▸ Coordinate-based object records
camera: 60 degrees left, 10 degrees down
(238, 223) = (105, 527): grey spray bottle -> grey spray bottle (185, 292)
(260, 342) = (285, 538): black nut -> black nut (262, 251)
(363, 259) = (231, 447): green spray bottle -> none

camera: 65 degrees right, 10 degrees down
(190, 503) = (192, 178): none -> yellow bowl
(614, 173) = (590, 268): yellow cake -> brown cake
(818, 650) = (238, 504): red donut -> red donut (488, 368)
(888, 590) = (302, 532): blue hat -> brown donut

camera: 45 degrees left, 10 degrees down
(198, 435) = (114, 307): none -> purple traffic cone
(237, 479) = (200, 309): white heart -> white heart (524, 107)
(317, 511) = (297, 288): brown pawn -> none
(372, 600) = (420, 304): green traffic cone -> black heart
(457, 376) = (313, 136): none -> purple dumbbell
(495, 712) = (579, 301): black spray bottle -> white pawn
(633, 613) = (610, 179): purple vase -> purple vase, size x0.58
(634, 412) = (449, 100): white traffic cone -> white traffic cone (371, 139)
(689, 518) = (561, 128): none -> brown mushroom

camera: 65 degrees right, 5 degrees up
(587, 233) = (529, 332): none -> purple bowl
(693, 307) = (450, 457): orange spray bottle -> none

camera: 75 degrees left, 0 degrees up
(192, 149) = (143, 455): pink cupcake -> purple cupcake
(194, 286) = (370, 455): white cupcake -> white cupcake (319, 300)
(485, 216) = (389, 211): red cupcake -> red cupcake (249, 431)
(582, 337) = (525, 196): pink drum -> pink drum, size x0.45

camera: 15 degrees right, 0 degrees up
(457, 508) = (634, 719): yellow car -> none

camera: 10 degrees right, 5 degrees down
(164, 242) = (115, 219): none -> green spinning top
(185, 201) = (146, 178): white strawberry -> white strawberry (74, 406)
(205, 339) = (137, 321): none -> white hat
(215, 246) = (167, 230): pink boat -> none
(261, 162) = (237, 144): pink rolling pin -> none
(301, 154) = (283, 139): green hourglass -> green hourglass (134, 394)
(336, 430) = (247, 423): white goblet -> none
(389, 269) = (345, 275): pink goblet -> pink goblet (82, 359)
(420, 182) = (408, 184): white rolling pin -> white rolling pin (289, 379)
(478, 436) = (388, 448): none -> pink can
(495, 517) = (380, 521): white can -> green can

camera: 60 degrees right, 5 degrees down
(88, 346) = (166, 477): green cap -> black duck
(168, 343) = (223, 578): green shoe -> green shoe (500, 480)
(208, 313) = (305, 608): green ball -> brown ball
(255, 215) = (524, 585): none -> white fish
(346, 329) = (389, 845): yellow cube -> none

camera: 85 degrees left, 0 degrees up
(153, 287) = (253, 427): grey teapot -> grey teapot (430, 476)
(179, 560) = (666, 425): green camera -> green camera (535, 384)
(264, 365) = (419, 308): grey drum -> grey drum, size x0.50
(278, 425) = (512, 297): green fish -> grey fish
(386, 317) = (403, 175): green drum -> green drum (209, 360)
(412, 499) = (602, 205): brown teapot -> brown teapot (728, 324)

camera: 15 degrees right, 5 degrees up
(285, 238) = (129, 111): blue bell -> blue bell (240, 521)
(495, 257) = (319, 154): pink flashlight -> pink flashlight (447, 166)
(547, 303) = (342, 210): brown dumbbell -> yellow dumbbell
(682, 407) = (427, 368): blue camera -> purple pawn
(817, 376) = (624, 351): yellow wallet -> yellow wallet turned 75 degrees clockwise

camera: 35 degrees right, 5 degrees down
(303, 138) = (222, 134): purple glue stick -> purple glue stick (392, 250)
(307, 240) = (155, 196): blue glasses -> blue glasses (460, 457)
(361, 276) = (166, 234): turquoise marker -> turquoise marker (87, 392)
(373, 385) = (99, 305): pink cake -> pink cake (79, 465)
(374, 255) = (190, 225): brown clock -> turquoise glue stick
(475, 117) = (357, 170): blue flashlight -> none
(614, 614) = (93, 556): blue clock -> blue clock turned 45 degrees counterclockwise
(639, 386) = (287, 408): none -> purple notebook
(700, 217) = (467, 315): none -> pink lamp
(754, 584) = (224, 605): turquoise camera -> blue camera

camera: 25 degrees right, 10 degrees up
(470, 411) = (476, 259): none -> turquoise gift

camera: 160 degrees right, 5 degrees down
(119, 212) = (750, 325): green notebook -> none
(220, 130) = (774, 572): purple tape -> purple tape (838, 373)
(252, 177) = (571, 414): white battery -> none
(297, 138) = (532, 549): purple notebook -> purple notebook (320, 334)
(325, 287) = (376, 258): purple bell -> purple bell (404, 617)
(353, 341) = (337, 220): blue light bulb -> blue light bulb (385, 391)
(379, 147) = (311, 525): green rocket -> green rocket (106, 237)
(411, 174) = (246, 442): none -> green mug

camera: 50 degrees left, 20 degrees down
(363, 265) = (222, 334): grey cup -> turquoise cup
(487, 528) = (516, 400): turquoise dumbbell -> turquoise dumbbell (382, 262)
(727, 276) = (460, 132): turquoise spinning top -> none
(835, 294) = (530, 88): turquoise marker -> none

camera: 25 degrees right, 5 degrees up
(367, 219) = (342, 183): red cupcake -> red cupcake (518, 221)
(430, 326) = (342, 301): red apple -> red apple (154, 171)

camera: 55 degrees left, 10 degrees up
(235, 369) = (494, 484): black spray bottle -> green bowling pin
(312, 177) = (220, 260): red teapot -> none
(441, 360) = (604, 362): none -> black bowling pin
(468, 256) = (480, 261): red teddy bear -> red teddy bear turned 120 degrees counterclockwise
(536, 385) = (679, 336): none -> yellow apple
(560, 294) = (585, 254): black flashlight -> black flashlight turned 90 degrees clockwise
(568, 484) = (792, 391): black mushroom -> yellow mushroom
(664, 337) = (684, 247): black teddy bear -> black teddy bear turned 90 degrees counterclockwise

▸ Try it
Could you write out exactly the lines above, starting at the first one and ending with the line that has "(633, 613) = (610, 179): purple"?

▸ Result below
camera: 60 degrees left, 10 degrees down
(238, 223) = (105, 527): grey spray bottle -> grey spray bottle (185, 292)
(260, 342) = (285, 538): black nut -> black nut (262, 251)
(363, 259) = (231, 447): green spray bottle -> none

camera: 65 degrees right, 10 degrees down
(190, 503) = (192, 178): none -> yellow bowl
(614, 173) = (590, 268): yellow cake -> brown cake
(818, 650) = (238, 504): red donut -> red donut (488, 368)
(888, 590) = (302, 532): blue hat -> brown donut

camera: 45 degrees left, 10 degrees down
(198, 435) = (114, 307): none -> purple traffic cone
(237, 479) = (200, 309): white heart -> white heart (524, 107)
(317, 511) = (297, 288): brown pawn -> none
(372, 600) = (420, 304): green traffic cone -> black heart
(457, 376) = (313, 136): none -> purple dumbbell
(495, 712) = (579, 301): black spray bottle -> white pawn
(633, 613) = (610, 179): purple vase -> purple vase, size x0.58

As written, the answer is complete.